• TASK PROMPT:
Reproduce every line of the items below word for word, leaving out the pictures.

• LISTING:
::::

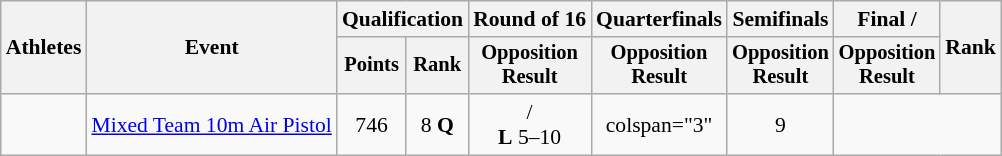
746 (372, 124)
8 Q (437, 124)
Athletes (44, 48)
Final / (888, 19)
Mixed Team 10m Air Pistol (211, 124)
Qualification (402, 19)
Event (211, 48)
Quarterfinals (659, 19)
Semifinals (780, 19)
9 (780, 124)
colspan="3" (659, 124)
/L 5–10 (530, 124)
Round of 16 (530, 19)
Points (372, 66)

::::

• THE ANSWER:
746 (372, 124)
8 Q (437, 124)
Athletes (44, 48)
Final / (888, 19)
Mixed Team 10m Air Pistol (211, 124)
Qualification (402, 19)
Event (211, 48)
Quarterfinals (659, 19)
Semifinals (780, 19)
9 (780, 124)
colspan="3" (659, 124)
/L 5–10 (530, 124)
Round of 16 (530, 19)
Points (372, 66)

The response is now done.